* Material provided *
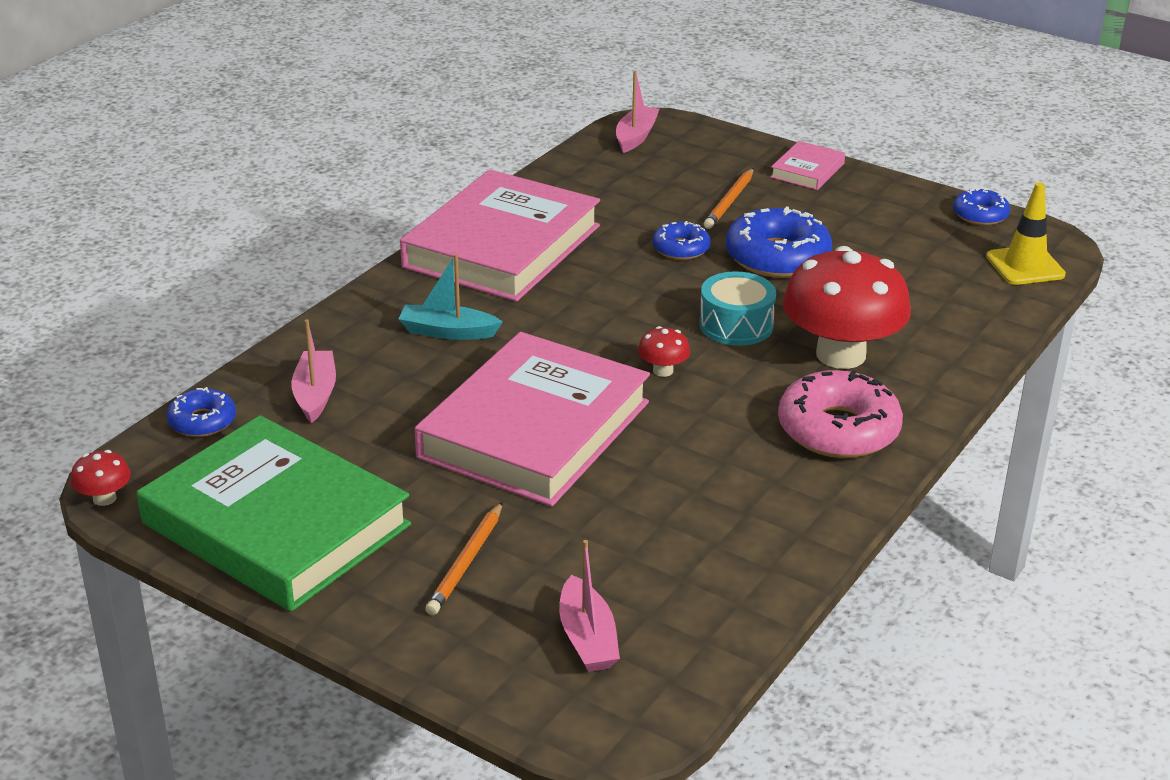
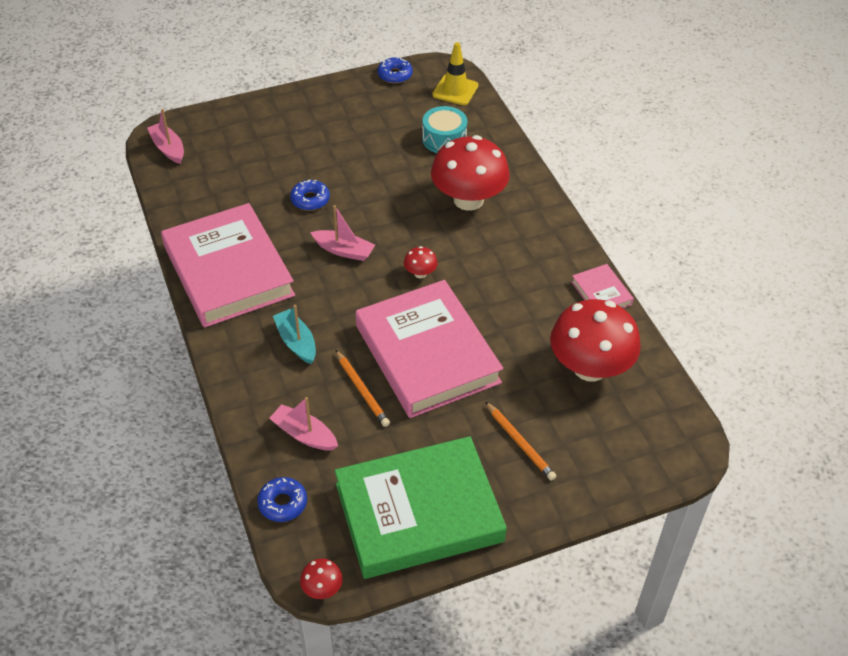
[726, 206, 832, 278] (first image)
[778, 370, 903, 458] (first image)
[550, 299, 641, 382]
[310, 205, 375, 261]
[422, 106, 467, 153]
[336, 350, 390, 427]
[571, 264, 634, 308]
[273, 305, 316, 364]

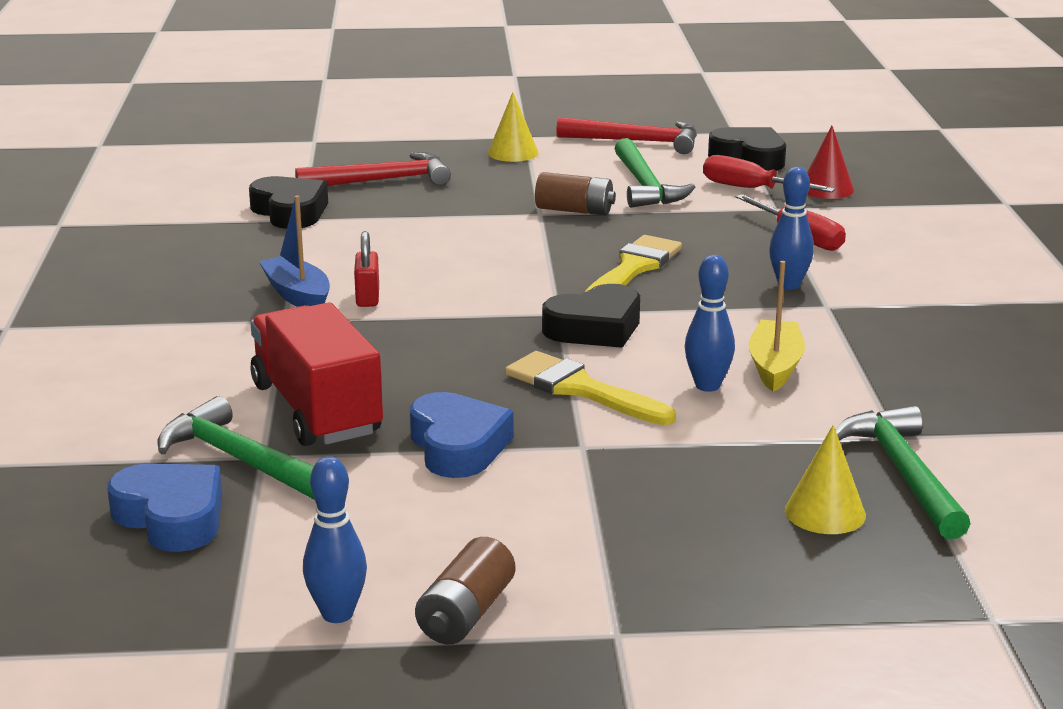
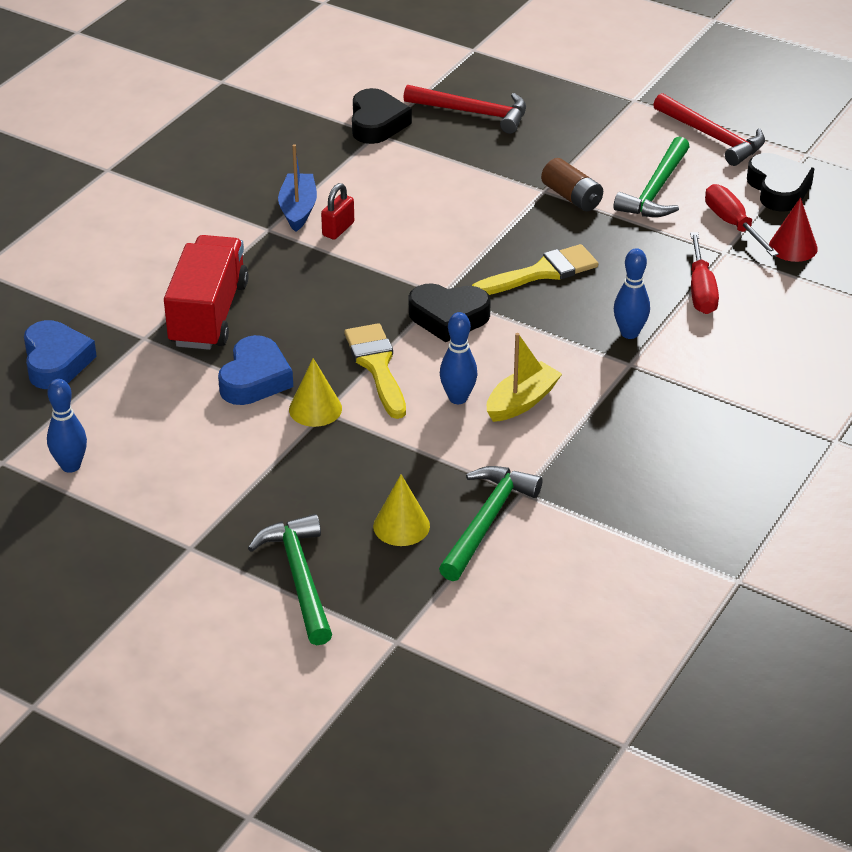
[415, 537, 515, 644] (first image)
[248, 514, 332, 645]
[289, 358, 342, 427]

---

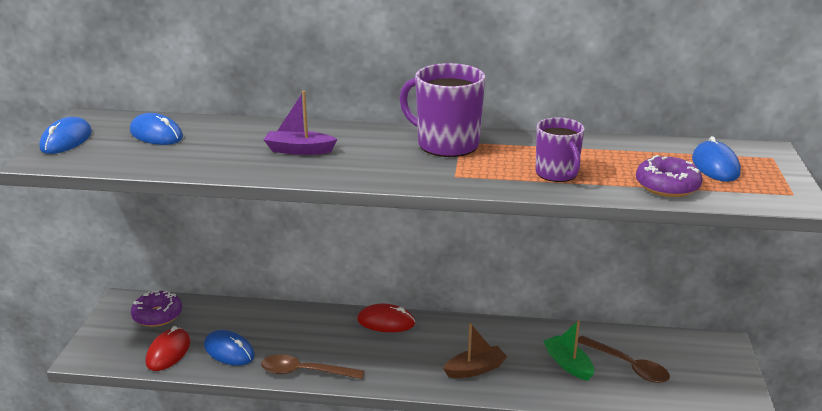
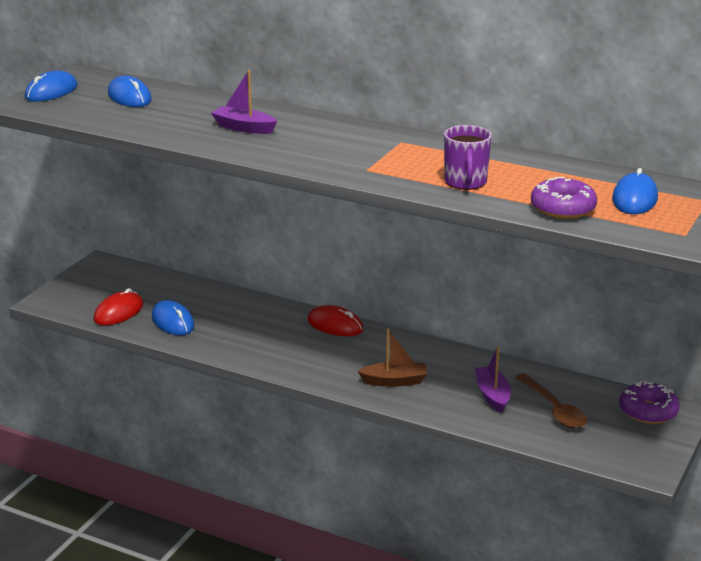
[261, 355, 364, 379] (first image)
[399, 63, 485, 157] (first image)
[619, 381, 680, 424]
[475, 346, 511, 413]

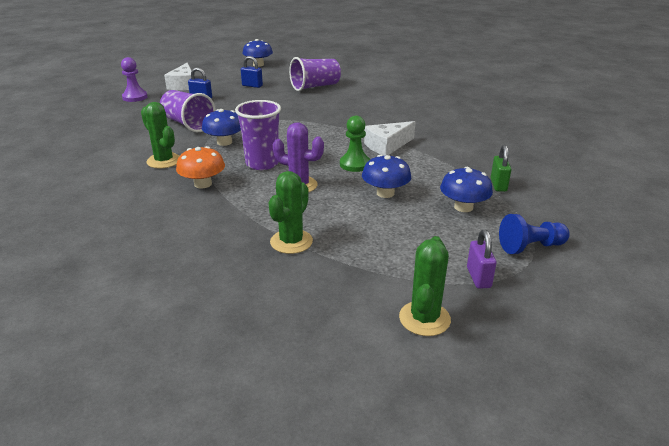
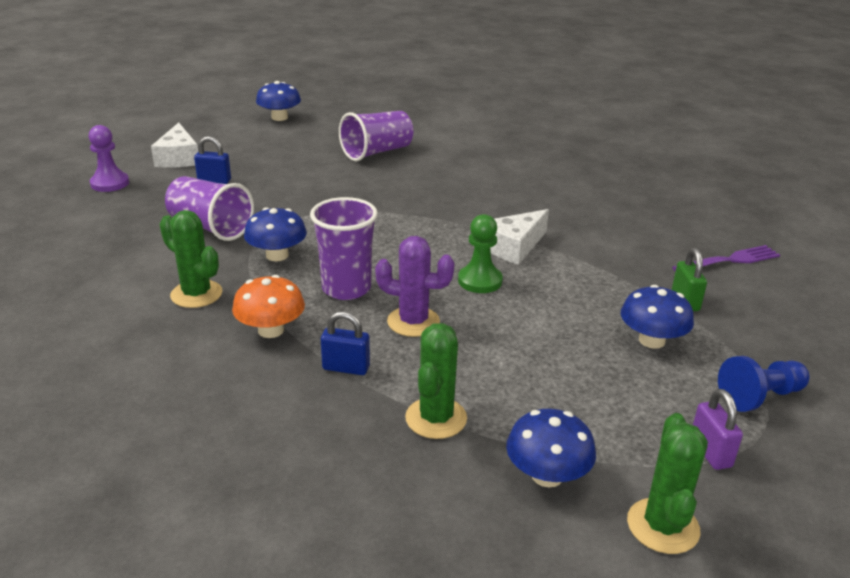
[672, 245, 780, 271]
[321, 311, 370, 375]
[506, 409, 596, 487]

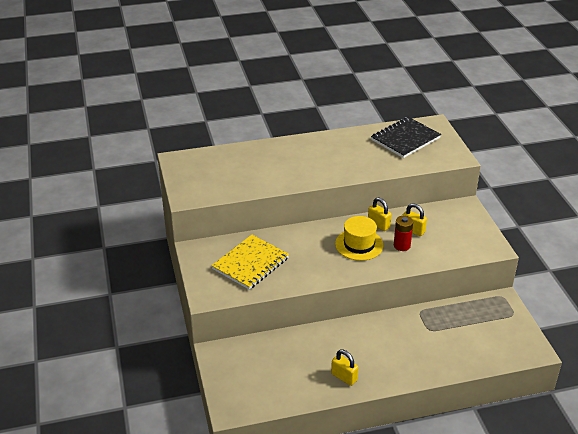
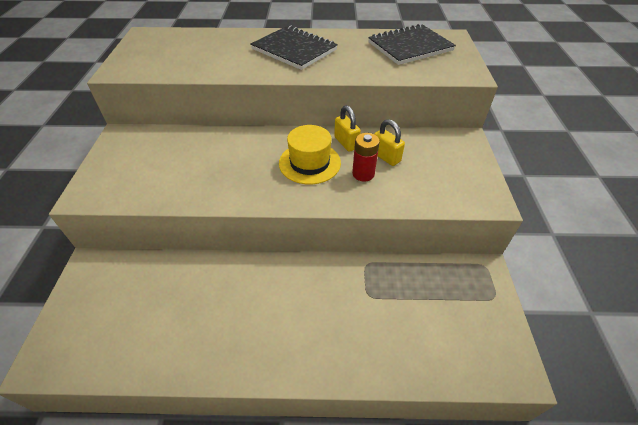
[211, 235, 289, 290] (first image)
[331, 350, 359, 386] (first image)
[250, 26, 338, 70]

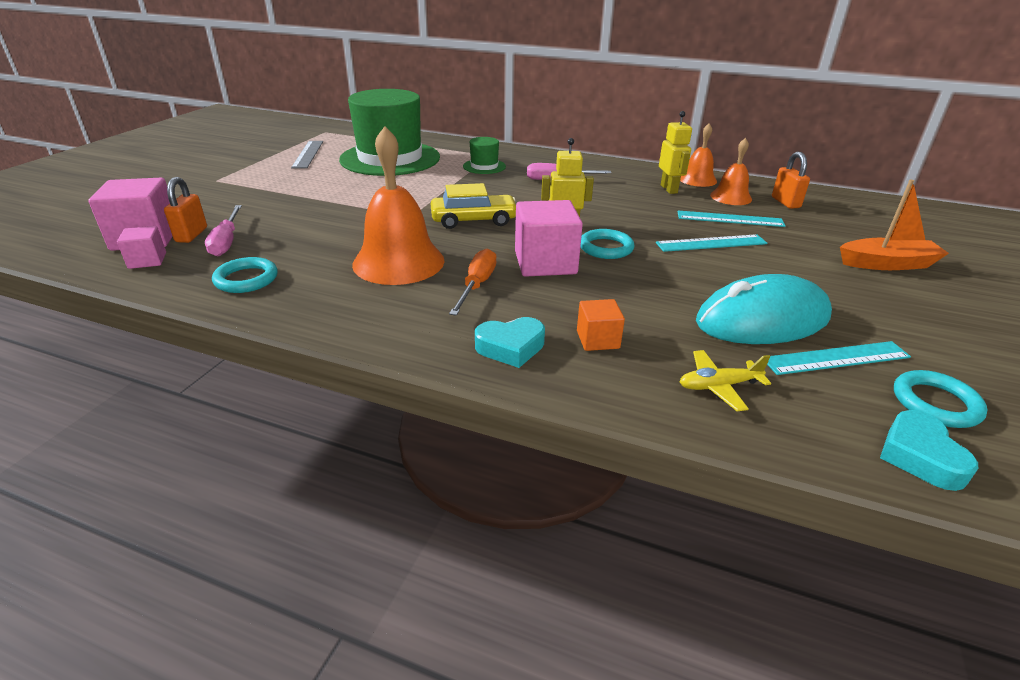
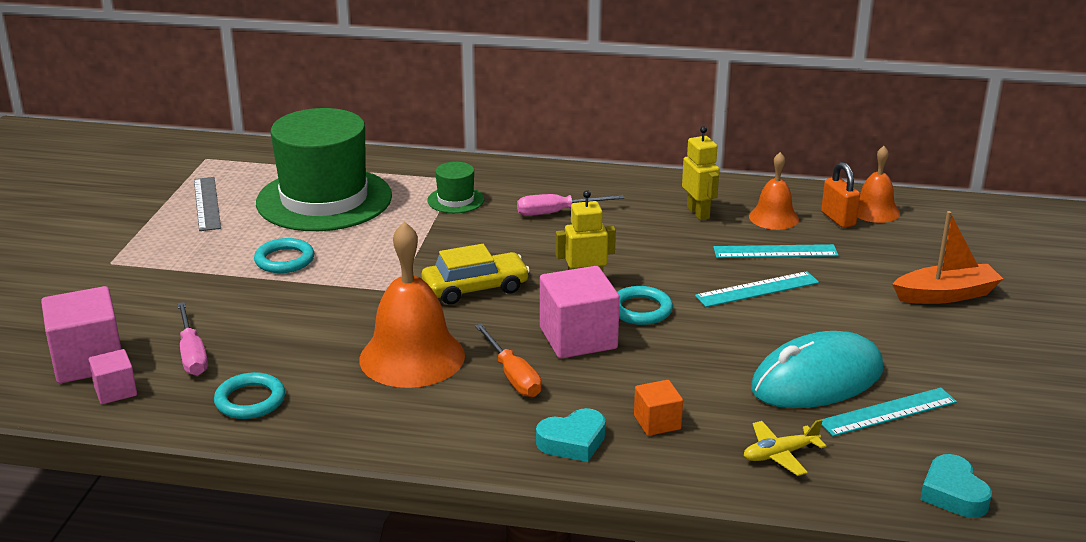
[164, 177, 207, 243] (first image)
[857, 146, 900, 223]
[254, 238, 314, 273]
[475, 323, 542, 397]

--

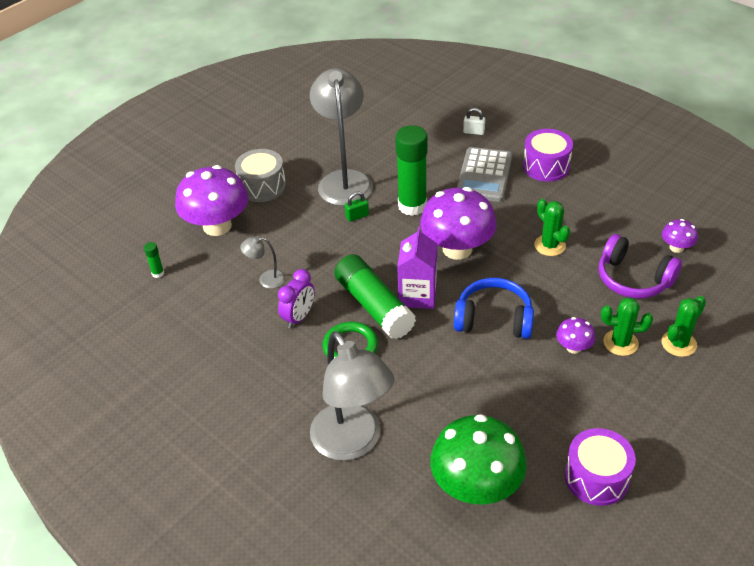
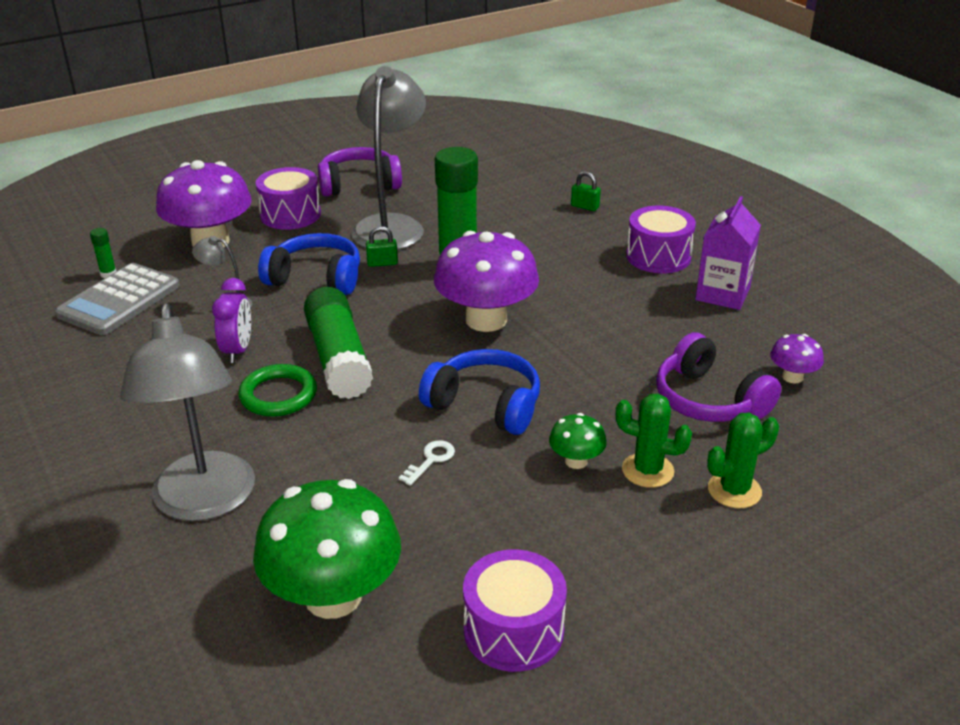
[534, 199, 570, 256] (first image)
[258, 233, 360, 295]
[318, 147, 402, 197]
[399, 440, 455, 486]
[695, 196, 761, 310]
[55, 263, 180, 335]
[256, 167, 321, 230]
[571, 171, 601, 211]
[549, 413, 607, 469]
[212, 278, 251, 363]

* Required action *
Exactly the lines above from the one with "[726, 206, 832, 278] (first image)" to the one with "[571, 264, 634, 308]", both included, are to be quoted; leave the rest out.

* Answer to this problem *
[726, 206, 832, 278] (first image)
[778, 370, 903, 458] (first image)
[550, 299, 641, 382]
[310, 205, 375, 261]
[422, 106, 467, 153]
[336, 350, 390, 427]
[571, 264, 634, 308]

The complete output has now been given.